SUPPLIED RECORDS:
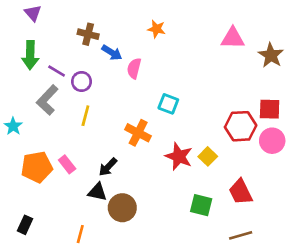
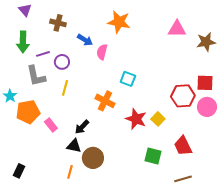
orange star: (156, 29) -> (119, 22), size x1.6
brown cross: (88, 34) -> (58, 23), moved
brown star: (271, 55) -> (206, 42), turned 30
purple line: (57, 71) -> (43, 54), turned -48
gray L-shape: (47, 100) -> (36, 76), turned -55
orange pentagon: (37, 167) -> (28, 112), moved
orange line: (80, 234) -> (70, 172), moved

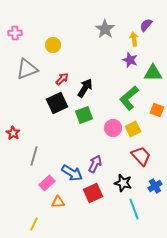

WORK INSTRUCTIONS:
The word "moved" appears in some lines of the data. Copy every one of those lines.

PROBLEM SOLUTION:
brown cross: (88, 34) -> (58, 23), moved
orange pentagon: (37, 167) -> (28, 112), moved
orange line: (80, 234) -> (70, 172), moved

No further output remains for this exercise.